Exact copies of all entries are expected.

- **The input**:
------------------------------------------------------------

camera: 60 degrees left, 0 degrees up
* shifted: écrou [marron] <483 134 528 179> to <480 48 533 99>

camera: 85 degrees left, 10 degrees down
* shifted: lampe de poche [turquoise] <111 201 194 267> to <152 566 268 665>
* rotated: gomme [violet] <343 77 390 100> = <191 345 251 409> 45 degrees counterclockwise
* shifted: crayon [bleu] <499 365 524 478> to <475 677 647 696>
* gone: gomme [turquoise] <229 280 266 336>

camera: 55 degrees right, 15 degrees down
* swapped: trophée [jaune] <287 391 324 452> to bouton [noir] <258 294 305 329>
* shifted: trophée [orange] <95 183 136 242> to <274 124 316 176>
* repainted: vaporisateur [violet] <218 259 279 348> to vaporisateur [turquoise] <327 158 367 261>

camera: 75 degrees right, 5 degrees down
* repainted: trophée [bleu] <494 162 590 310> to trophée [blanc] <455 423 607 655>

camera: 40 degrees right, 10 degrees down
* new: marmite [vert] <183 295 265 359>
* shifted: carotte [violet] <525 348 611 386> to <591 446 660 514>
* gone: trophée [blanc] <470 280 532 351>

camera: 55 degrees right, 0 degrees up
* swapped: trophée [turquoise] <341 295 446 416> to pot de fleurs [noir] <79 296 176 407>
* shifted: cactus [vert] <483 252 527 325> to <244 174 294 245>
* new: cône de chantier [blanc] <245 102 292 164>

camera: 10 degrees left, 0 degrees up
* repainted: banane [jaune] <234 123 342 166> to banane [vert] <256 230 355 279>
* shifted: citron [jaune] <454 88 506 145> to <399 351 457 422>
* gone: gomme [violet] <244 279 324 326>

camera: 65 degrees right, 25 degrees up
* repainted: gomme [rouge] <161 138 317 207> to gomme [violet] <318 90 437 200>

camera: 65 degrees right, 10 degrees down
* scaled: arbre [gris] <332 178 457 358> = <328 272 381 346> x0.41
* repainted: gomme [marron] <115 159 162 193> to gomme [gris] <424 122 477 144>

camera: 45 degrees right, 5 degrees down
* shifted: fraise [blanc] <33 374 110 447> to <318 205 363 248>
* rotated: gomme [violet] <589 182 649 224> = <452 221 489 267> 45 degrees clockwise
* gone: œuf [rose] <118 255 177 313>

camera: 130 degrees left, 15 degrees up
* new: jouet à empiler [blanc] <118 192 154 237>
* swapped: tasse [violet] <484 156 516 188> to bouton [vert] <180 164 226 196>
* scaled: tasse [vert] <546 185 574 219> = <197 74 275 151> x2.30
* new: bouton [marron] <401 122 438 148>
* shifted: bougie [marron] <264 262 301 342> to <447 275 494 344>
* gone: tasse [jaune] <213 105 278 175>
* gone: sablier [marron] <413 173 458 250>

------------------------------------------------------------

- **Reply**:
camera: 60 degrees left, 0 degrees up
* shifted: écrou [marron] <483 134 528 179> to <480 48 533 99>

camera: 85 degrees left, 10 degrees down
* shifted: lampe de poche [turquoise] <111 201 194 267> to <152 566 268 665>
* rotated: gomme [violet] <343 77 390 100> = <191 345 251 409> 45 degrees counterclockwise
* shifted: crayon [bleu] <499 365 524 478> to <475 677 647 696>
* gone: gomme [turquoise] <229 280 266 336>

camera: 55 degrees right, 15 degrees down
* swapped: trophée [jaune] <287 391 324 452> to bouton [noir] <258 294 305 329>
* shifted: trophée [orange] <95 183 136 242> to <274 124 316 176>
* repainted: vaporisateur [violet] <218 259 279 348> to vaporisateur [turquoise] <327 158 367 261>

camera: 75 degrees right, 5 degrees down
* repainted: trophée [bleu] <494 162 590 310> to trophée [blanc] <455 423 607 655>

camera: 40 degrees right, 10 degrees down
* new: marmite [vert] <183 295 265 359>
* shifted: carotte [violet] <525 348 611 386> to <591 446 660 514>
* gone: trophée [blanc] <470 280 532 351>

camera: 55 degrees right, 0 degrees up
* swapped: trophée [turquoise] <341 295 446 416> to pot de fleurs [noir] <79 296 176 407>
* shifted: cactus [vert] <483 252 527 325> to <244 174 294 245>
* new: cône de chantier [blanc] <245 102 292 164>

camera: 10 degrees left, 0 degrees up
* repainted: banane [jaune] <234 123 342 166> to banane [vert] <256 230 355 279>
* shifted: citron [jaune] <454 88 506 145> to <399 351 457 422>
* gone: gomme [violet] <244 279 324 326>

camera: 65 degrees right, 25 degrees up
* repainted: gomme [rouge] <161 138 317 207> to gomme [violet] <318 90 437 200>

camera: 65 degrees right, 10 degrees down
* scaled: arbre [gris] <332 178 457 358> = <328 272 381 346> x0.41
* repainted: gomme [marron] <115 159 162 193> to gomme [gris] <424 122 477 144>

camera: 45 degrees right, 5 degrees down
* shifted: fraise [blanc] <33 374 110 447> to <318 205 363 248>
* rotated: gomme [violet] <589 182 649 224> = <452 221 489 267> 45 degrees clockwise
* gone: œuf [rose] <118 255 177 313>

camera: 130 degrees left, 15 degrees up
* new: jouet à empiler [blanc] <118 192 154 237>
* swapped: tasse [violet] <484 156 516 188> to bouton [vert] <180 164 226 196>
* scaled: tasse [vert] <546 185 574 219> = <197 74 275 151> x2.30
* new: bouton [marron] <401 122 438 148>
* shifted: bougie [marron] <264 262 301 342> to <447 275 494 344>
* gone: tasse [jaune] <213 105 278 175>
* gone: sablier [marron] <413 173 458 250>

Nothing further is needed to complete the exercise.